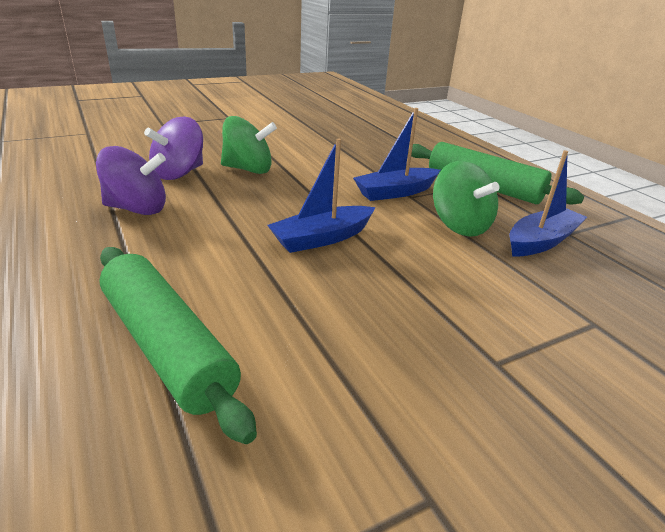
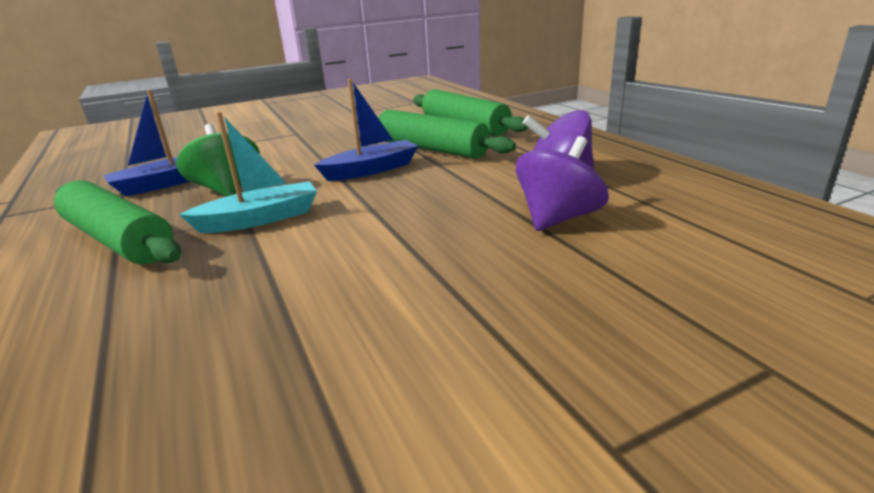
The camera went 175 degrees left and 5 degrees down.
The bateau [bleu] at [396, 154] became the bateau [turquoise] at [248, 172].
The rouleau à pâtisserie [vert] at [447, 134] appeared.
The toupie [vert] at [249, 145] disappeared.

Prompt ▸ Search the data for the word "vert" and copy each line where it appears.

Written solution ▸
The rouleau à pâtisserie [vert] at [447, 134] appeared.
The toupie [vert] at [249, 145] disappeared.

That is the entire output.